• [PROMPT]: Each record is to be copied exactly, with its pictures left behind.

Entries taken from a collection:
_ _ _ _ _ _ _

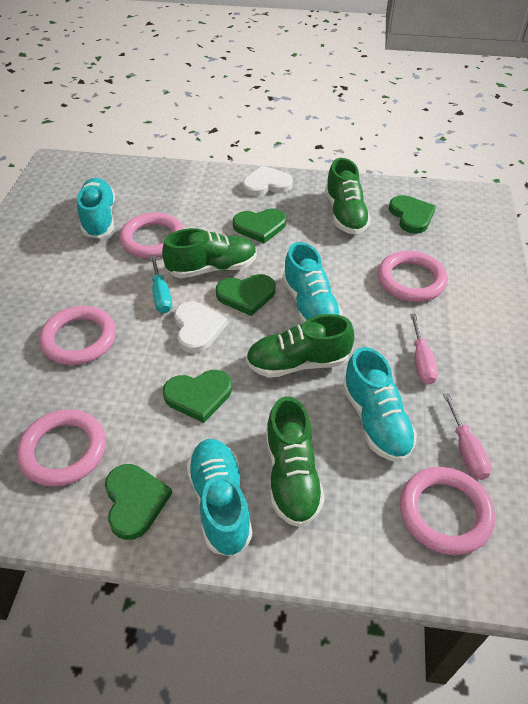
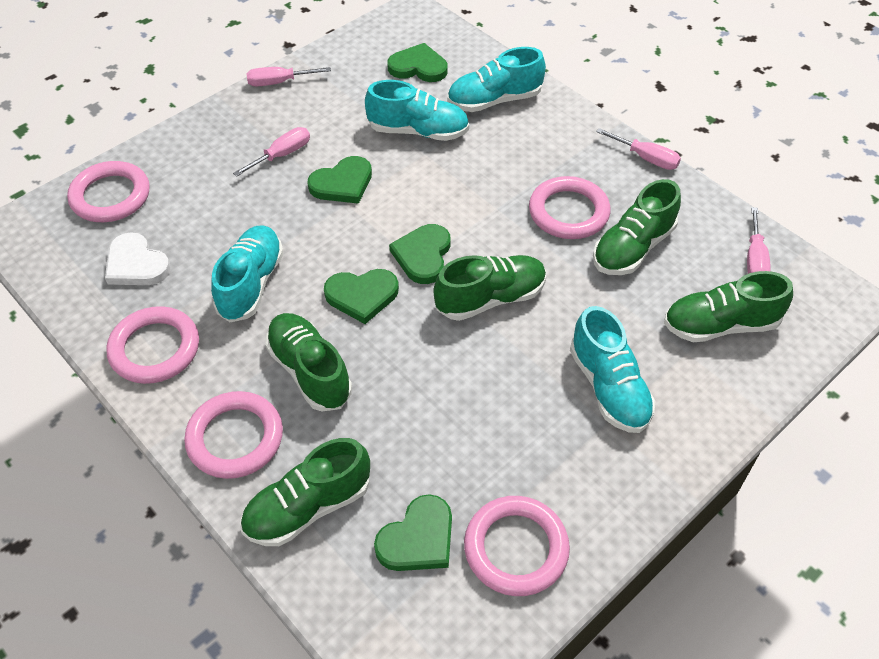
green shoe: 4 -> 5
pink screwdriver: 2 -> 4
turquoise screwdriver: 1 -> 0
white heart: 2 -> 1

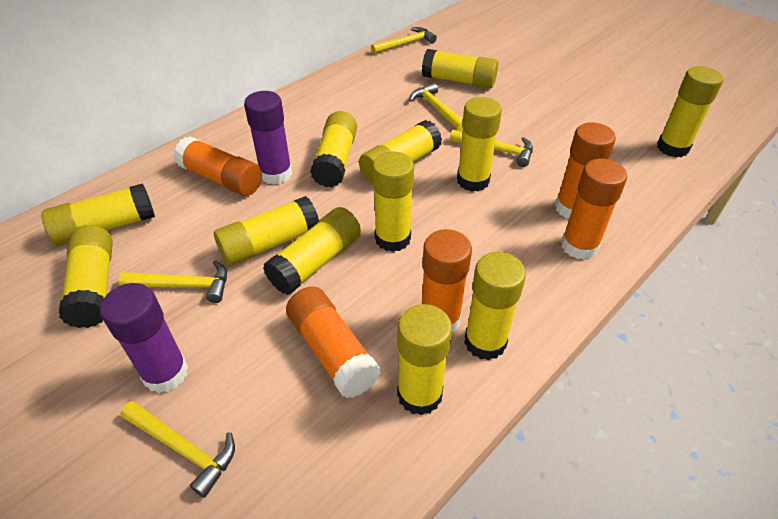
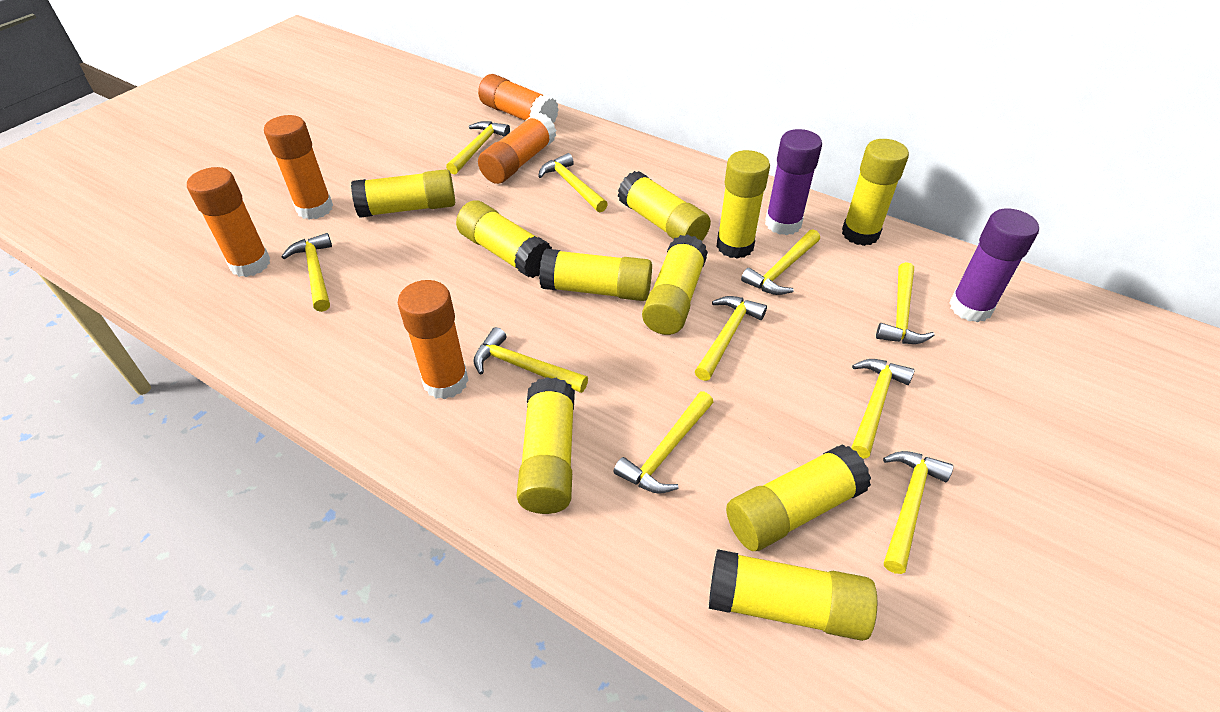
yellow glue stick: 12 -> 10
yellow hammer: 5 -> 10

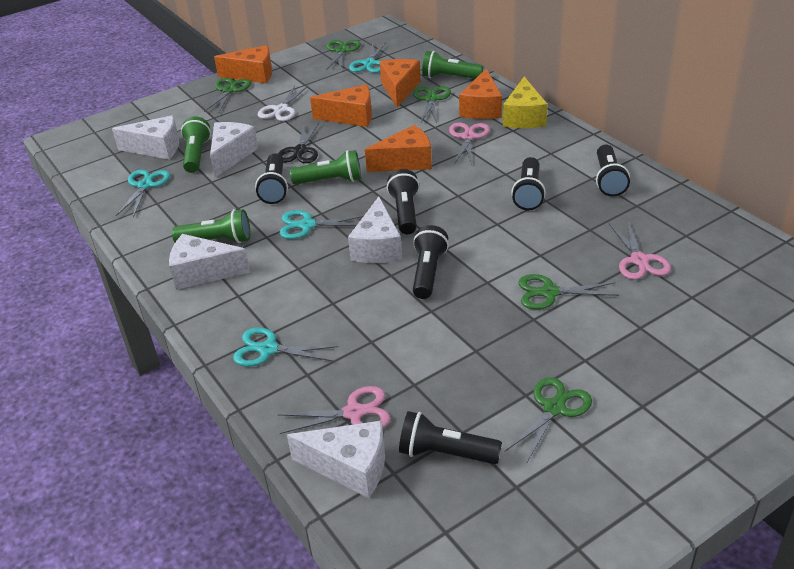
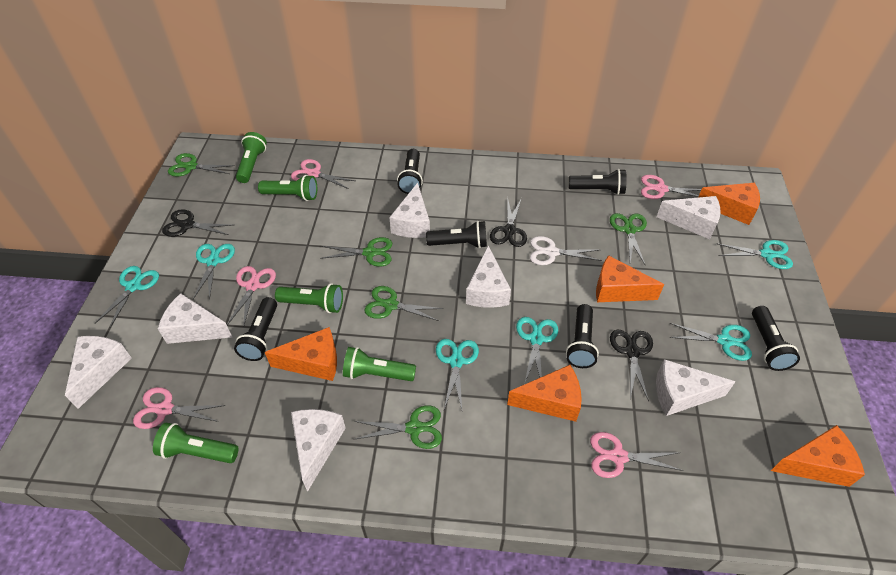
black scissors: 1 -> 3
green flashlight: 4 -> 5
pink scissors: 3 -> 5
turquoise scissors: 4 -> 6
white cheese: 5 -> 7
yellow cheese: 1 -> 0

_ _ _ _ _ _ _

• [SOLVED PROBLEM]:
green shoe: 4 -> 5
pink screwdriver: 2 -> 4
turquoise screwdriver: 1 -> 0
white heart: 2 -> 1

yellow glue stick: 12 -> 10
yellow hammer: 5 -> 10

black scissors: 1 -> 3
green flashlight: 4 -> 5
pink scissors: 3 -> 5
turquoise scissors: 4 -> 6
white cheese: 5 -> 7
yellow cheese: 1 -> 0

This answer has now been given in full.